- **What you will do**: Searching the material below, find each line that includes the word "trapezoid", and copy it.

- **Given information**:
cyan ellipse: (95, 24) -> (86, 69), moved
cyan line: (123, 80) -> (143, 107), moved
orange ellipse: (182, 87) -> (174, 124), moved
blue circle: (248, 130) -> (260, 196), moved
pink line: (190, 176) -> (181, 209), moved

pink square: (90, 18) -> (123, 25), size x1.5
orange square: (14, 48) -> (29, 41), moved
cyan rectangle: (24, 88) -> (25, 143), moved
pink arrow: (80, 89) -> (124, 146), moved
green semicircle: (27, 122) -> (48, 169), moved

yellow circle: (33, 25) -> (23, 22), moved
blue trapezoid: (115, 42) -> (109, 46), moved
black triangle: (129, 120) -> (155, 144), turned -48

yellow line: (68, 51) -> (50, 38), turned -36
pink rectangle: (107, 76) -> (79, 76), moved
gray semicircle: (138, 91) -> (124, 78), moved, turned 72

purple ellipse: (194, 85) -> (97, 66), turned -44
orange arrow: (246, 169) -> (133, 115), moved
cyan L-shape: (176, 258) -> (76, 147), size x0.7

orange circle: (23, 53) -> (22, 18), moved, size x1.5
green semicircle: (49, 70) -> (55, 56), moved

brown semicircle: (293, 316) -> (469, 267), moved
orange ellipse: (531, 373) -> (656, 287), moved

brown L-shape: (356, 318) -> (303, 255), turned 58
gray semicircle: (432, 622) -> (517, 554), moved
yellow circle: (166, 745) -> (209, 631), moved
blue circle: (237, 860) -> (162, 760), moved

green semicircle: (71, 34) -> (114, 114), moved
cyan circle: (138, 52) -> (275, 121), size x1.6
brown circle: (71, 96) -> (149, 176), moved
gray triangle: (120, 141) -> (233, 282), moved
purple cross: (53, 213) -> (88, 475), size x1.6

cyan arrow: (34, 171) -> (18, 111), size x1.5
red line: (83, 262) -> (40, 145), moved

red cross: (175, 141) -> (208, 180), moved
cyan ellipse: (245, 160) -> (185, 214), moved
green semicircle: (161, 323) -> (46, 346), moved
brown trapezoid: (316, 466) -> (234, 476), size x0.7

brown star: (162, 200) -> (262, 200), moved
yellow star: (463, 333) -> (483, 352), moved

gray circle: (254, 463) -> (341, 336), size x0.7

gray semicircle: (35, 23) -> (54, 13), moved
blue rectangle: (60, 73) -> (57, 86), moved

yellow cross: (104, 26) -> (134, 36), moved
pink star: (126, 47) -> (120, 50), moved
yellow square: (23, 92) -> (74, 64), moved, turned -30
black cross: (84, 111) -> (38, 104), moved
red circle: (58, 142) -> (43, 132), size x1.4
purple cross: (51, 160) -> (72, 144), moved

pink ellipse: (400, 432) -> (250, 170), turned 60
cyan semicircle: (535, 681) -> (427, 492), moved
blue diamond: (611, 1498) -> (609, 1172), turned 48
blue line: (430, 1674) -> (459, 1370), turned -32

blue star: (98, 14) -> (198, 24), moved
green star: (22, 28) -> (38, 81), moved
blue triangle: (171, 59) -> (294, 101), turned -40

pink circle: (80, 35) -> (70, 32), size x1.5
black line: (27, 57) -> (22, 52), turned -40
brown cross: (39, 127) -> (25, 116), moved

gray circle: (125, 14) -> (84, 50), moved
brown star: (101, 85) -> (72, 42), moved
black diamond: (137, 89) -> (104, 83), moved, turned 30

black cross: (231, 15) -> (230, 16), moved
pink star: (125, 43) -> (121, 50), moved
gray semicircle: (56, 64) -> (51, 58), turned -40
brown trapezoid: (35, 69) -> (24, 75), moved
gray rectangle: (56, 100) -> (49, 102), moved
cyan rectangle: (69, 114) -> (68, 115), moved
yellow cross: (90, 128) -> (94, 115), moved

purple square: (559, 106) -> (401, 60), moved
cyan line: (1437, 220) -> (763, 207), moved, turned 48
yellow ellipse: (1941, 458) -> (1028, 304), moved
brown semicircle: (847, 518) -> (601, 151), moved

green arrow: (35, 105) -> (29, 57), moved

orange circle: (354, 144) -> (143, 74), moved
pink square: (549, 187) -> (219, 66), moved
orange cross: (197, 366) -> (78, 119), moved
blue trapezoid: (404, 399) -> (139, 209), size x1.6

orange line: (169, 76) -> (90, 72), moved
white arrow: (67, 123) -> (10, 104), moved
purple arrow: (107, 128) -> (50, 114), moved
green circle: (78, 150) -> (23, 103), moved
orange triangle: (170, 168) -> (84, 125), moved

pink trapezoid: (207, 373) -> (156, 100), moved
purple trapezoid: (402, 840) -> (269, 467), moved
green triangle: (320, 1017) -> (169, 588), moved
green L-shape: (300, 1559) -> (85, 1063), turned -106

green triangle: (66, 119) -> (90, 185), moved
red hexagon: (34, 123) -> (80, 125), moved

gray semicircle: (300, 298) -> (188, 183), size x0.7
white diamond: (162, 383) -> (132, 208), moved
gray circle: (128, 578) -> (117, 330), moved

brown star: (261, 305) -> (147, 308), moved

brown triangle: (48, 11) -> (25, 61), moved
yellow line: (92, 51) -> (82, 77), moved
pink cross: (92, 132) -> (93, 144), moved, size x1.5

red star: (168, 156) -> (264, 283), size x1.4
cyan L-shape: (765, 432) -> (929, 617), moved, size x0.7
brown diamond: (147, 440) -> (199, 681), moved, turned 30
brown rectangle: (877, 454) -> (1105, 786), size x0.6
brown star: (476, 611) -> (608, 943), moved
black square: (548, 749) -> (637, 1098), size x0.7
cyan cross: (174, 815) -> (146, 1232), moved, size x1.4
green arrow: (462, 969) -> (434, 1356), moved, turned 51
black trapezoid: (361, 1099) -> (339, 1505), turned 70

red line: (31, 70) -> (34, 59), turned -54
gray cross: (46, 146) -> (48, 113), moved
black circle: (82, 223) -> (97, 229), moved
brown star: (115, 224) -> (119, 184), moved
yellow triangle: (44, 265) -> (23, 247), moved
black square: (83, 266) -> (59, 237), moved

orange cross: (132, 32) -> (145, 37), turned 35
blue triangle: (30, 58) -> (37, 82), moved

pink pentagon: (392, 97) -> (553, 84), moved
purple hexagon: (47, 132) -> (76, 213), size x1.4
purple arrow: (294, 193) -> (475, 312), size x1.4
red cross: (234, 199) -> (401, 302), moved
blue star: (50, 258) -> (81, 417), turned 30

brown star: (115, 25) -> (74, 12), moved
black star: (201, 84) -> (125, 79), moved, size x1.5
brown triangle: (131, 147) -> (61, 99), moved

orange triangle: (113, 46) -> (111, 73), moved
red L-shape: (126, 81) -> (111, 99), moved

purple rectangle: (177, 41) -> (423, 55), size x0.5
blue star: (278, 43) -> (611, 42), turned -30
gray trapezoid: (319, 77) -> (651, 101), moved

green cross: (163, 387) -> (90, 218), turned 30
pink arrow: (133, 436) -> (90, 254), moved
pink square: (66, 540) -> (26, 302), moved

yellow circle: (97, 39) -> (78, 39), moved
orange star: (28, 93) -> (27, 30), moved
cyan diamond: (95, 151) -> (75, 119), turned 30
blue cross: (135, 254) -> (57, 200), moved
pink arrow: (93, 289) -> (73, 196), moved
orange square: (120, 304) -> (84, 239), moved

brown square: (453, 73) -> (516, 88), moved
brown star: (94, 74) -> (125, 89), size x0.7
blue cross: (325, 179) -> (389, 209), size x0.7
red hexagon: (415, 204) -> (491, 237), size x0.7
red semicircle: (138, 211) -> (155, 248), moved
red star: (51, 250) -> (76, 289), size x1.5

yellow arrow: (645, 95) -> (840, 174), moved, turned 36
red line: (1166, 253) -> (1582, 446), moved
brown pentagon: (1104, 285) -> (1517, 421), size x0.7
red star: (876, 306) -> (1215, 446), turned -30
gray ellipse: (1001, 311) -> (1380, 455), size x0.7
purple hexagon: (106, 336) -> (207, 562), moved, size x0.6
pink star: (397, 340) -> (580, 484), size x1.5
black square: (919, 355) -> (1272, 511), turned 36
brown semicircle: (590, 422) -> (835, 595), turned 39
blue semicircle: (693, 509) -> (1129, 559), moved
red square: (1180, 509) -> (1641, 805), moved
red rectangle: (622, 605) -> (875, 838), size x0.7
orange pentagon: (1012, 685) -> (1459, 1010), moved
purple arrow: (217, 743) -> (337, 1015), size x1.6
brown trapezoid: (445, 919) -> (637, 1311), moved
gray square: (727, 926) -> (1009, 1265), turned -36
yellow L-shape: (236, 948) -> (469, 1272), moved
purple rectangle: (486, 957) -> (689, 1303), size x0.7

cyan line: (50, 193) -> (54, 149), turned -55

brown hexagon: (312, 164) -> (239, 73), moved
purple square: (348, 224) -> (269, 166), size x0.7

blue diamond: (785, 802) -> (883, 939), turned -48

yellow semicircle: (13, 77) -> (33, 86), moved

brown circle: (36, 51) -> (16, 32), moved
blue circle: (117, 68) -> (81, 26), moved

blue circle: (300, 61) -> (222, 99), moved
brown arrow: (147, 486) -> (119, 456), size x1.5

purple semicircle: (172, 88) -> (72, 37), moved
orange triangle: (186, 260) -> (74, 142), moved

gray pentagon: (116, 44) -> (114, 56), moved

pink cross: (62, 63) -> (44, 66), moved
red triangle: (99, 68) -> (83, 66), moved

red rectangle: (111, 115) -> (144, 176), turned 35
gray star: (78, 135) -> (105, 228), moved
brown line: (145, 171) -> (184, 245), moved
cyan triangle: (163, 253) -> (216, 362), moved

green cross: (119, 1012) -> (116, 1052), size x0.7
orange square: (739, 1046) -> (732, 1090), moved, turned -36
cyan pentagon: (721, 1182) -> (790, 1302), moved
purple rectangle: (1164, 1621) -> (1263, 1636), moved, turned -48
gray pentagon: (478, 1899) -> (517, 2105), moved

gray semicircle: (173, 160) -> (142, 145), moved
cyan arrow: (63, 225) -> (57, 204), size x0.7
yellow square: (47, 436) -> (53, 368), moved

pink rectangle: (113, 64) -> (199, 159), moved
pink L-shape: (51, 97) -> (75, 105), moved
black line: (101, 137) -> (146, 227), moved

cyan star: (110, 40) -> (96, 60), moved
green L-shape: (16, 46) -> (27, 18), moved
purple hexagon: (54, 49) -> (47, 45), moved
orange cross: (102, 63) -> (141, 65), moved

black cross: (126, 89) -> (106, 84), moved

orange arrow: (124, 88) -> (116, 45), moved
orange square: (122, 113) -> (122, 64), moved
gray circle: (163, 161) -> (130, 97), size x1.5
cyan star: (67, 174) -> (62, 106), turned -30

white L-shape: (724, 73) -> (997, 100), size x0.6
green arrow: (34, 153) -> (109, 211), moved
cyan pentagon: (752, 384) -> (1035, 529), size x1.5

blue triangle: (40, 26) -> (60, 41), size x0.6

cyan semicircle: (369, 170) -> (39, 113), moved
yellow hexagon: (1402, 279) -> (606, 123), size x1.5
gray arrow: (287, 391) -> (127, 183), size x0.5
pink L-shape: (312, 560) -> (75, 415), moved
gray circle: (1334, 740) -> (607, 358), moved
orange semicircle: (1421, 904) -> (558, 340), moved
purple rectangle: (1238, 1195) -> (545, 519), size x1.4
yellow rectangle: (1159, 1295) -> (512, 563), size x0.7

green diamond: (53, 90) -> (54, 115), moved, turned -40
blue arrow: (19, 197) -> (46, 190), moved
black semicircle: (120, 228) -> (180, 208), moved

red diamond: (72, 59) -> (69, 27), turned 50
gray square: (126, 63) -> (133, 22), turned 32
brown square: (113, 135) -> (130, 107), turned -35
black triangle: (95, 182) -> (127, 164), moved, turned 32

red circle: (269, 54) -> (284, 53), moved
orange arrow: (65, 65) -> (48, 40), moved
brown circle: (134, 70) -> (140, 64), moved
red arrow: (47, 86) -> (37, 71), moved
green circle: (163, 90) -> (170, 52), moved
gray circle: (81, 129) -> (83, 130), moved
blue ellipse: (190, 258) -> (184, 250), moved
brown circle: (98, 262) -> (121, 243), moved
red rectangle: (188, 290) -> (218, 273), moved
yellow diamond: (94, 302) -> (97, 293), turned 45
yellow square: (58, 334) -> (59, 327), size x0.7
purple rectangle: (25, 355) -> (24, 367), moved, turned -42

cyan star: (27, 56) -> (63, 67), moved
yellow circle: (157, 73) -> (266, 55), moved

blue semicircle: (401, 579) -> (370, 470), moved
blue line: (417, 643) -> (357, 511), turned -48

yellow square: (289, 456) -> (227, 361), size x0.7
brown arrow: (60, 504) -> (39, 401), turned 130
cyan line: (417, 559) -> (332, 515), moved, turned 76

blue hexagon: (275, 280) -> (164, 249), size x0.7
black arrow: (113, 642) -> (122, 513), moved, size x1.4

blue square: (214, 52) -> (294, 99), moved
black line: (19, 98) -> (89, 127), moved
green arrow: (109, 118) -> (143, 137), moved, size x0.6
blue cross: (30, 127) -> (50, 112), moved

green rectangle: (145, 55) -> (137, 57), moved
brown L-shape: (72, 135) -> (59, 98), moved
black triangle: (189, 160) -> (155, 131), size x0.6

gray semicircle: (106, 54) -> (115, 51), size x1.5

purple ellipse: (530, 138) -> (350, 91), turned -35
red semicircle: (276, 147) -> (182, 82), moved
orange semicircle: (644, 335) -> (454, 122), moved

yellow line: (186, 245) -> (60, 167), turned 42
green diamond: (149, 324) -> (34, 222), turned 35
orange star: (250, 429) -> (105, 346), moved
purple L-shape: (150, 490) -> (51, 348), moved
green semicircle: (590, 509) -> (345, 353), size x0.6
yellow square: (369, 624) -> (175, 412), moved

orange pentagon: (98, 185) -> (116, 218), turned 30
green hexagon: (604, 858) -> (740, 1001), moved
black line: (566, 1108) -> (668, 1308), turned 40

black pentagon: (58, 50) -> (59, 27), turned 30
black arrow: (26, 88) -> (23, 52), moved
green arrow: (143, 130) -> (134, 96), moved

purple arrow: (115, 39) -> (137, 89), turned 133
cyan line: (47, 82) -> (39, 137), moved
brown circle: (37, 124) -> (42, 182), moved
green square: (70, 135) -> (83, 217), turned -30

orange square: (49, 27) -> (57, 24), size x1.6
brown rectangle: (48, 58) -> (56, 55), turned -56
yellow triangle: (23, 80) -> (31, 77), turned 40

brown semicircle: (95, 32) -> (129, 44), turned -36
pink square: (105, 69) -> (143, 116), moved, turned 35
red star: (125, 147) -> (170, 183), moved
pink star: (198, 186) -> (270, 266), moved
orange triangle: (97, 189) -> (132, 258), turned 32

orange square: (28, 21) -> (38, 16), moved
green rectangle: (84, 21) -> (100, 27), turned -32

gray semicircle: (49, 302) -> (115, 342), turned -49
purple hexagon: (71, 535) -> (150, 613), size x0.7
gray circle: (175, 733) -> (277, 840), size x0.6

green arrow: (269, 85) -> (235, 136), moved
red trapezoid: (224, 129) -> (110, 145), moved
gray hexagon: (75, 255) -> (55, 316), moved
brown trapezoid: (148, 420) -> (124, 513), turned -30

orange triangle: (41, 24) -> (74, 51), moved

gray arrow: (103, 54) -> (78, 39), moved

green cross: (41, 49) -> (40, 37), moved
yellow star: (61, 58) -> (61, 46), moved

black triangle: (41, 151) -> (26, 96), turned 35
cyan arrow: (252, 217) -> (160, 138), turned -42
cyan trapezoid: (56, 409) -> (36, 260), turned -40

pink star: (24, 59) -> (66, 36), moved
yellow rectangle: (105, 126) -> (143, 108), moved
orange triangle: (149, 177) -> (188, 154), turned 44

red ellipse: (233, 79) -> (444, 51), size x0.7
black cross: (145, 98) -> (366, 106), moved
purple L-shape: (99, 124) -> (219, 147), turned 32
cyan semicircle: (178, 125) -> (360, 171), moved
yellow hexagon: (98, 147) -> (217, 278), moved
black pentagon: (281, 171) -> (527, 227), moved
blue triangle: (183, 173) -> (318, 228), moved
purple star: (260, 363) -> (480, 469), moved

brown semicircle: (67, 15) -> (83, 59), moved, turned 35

- **Answer space**:
blue trapezoid: (115, 42) -> (109, 46), moved
brown trapezoid: (316, 466) -> (234, 476), size x0.7
brown trapezoid: (35, 69) -> (24, 75), moved
blue trapezoid: (404, 399) -> (139, 209), size x1.6
pink trapezoid: (207, 373) -> (156, 100), moved
purple trapezoid: (402, 840) -> (269, 467), moved
black trapezoid: (361, 1099) -> (339, 1505), turned 70
gray trapezoid: (319, 77) -> (651, 101), moved
brown trapezoid: (445, 919) -> (637, 1311), moved
red trapezoid: (224, 129) -> (110, 145), moved
brown trapezoid: (148, 420) -> (124, 513), turned -30
cyan trapezoid: (56, 409) -> (36, 260), turned -40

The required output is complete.